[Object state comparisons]
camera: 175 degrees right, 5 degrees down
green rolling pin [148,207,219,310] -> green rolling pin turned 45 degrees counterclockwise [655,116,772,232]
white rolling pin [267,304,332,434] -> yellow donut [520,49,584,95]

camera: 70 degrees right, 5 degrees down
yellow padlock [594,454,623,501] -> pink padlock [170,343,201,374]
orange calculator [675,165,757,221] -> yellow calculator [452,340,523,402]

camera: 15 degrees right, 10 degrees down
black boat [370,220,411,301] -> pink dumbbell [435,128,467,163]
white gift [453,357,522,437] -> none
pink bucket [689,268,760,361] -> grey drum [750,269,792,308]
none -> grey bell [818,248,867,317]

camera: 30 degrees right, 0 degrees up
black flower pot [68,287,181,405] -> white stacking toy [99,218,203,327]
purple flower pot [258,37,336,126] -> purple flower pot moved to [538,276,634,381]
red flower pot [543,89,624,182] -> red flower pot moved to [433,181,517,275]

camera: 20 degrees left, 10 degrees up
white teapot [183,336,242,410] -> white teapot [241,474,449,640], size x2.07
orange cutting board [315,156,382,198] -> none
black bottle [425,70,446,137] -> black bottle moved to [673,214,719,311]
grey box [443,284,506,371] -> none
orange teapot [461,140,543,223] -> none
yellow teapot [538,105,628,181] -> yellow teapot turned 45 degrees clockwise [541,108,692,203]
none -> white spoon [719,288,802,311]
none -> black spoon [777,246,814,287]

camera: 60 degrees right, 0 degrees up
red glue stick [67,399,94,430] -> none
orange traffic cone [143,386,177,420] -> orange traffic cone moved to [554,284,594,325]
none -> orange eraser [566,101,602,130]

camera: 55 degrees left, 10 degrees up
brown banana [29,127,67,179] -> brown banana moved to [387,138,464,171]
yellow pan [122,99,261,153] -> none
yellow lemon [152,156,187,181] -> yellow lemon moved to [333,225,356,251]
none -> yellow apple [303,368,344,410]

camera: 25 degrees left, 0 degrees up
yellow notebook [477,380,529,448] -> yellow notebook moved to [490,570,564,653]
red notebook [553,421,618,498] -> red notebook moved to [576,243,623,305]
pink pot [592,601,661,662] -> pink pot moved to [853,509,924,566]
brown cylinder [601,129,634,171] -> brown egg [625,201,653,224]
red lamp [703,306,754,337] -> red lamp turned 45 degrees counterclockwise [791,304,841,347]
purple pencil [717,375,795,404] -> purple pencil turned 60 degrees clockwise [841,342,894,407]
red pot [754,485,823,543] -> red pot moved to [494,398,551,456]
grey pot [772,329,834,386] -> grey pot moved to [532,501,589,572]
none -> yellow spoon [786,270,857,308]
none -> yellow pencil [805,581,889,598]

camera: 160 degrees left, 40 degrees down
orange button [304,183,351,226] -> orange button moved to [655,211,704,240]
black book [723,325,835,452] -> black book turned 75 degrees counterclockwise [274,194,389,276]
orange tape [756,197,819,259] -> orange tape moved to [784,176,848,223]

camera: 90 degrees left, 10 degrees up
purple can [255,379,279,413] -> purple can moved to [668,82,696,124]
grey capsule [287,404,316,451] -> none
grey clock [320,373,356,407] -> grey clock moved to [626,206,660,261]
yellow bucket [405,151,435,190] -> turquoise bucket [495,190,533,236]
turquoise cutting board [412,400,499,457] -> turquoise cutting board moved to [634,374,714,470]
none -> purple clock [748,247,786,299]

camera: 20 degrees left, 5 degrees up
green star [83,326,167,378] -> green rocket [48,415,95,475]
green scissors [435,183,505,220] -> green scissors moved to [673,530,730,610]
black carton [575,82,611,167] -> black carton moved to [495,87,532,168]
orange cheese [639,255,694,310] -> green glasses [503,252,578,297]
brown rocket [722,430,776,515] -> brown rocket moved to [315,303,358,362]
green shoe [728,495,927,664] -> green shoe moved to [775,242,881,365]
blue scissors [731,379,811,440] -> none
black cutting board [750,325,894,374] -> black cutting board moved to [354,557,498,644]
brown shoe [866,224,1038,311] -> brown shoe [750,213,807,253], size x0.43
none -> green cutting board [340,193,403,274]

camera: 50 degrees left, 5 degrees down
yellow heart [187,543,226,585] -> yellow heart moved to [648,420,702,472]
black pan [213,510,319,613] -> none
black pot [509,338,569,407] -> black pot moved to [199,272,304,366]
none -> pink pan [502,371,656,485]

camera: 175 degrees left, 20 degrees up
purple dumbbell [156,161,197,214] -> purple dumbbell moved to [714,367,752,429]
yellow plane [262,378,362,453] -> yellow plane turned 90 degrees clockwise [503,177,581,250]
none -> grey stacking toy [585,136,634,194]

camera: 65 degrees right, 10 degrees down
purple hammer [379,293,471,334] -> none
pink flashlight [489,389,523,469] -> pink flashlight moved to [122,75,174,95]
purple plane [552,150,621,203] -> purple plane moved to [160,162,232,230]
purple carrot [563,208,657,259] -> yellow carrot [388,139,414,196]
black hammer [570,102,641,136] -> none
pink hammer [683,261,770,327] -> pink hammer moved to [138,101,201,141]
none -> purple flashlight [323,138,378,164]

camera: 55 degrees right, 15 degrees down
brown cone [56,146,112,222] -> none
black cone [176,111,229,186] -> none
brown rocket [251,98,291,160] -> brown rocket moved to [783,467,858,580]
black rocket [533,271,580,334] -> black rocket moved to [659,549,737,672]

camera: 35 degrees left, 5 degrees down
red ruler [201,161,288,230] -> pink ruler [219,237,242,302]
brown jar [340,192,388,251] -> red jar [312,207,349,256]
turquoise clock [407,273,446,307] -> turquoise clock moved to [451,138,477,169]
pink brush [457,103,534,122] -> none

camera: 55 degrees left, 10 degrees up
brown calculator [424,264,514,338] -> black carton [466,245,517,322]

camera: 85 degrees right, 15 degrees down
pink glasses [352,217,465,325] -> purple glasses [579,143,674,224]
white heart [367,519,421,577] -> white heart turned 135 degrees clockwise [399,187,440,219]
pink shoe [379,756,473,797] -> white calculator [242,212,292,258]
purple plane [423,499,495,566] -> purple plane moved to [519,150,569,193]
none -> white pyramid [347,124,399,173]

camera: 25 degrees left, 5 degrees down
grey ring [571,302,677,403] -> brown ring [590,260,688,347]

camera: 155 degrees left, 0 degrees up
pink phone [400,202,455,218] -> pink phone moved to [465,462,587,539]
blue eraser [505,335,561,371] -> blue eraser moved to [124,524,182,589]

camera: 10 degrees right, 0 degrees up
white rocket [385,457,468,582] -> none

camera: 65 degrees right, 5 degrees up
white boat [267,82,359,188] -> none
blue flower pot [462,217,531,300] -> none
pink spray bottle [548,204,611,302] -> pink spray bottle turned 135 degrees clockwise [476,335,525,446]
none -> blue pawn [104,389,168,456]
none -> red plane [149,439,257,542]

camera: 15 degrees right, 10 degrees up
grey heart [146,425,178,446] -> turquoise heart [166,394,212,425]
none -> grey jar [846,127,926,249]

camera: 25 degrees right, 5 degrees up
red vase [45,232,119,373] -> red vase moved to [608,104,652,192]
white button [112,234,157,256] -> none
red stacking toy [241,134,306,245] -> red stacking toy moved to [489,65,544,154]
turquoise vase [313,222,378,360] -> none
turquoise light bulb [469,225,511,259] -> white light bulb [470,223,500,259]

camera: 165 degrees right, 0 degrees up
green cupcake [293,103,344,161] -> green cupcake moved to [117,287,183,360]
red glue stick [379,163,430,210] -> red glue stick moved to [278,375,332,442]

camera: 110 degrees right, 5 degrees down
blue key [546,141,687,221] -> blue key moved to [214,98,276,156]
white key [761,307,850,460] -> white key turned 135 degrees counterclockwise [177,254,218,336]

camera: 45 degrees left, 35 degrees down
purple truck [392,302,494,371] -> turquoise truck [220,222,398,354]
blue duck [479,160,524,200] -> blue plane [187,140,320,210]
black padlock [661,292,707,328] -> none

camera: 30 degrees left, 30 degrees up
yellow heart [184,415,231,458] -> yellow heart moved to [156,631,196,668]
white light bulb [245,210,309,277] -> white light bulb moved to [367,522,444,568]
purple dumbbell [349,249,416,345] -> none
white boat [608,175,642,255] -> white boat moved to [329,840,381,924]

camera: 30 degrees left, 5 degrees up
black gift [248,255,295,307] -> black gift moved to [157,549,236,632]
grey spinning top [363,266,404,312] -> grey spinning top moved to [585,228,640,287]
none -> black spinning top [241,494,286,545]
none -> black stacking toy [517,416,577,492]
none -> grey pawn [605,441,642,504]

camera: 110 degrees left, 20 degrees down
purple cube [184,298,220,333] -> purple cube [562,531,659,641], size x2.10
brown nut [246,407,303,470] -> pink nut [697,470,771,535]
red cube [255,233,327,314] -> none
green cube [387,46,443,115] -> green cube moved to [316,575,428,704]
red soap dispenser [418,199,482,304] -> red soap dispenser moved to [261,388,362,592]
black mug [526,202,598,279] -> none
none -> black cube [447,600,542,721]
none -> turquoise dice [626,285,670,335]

* Work instructions *
Copy the lines from the entries above in which the word "counterclockwise" appears.

* Written solution *
green rolling pin [148,207,219,310] -> green rolling pin turned 45 degrees counterclockwise [655,116,772,232]
red lamp [703,306,754,337] -> red lamp turned 45 degrees counterclockwise [791,304,841,347]
black book [723,325,835,452] -> black book turned 75 degrees counterclockwise [274,194,389,276]
white key [761,307,850,460] -> white key turned 135 degrees counterclockwise [177,254,218,336]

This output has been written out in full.